[Geometric shape edit sequences]
* * * * *

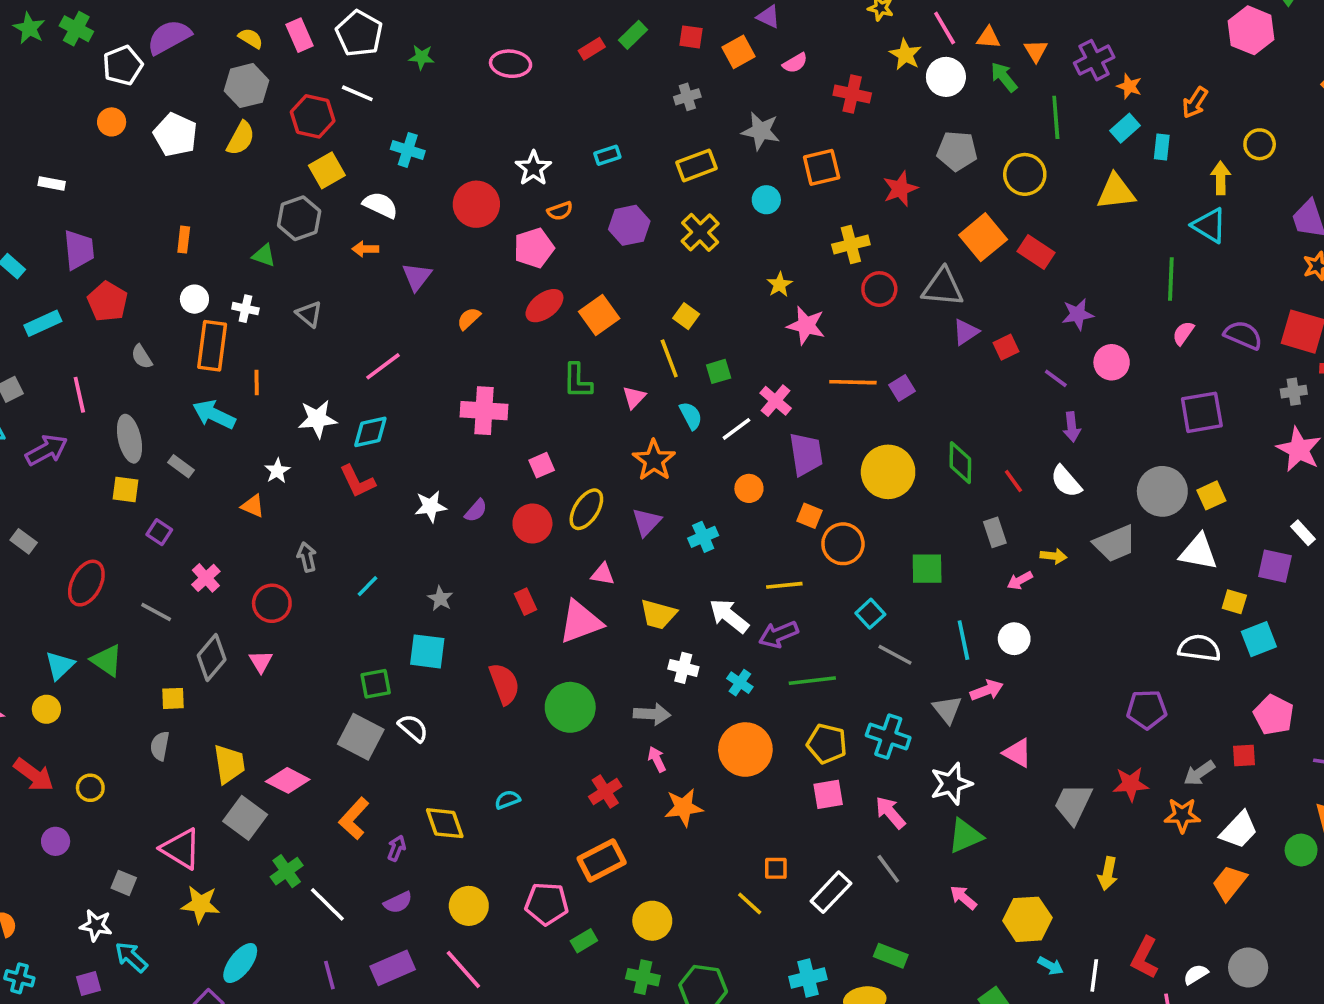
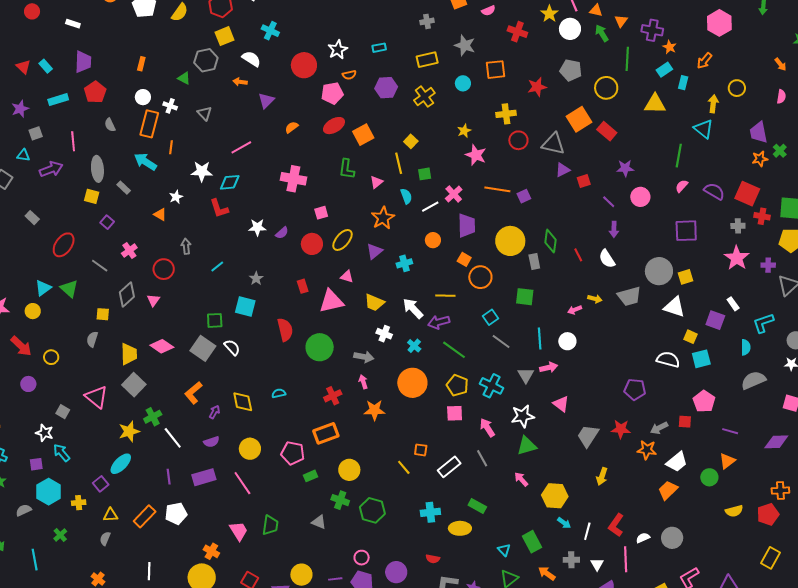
pink hexagon: (1251, 30) -> (719, 23), moved
purple cross: (1094, 60) -> (652, 30), turned 30
gray rectangle: (995, 532) -> (534, 261), moved
green line: (812, 681) -> (454, 350), turned 35
pink diamond: (288, 780) -> (162, 346), moved
yellow star: (200, 904) -> (129, 431), moved, turned -30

* * * * *

[Task description]
All lines from the one with "gray rectangle: (995, 532)" to the end of the entries above are to be written out exactly, the first and last included.

[Written reply]
gray rectangle: (995, 532) -> (534, 261), moved
green line: (812, 681) -> (454, 350), turned 35
pink diamond: (288, 780) -> (162, 346), moved
yellow star: (200, 904) -> (129, 431), moved, turned -30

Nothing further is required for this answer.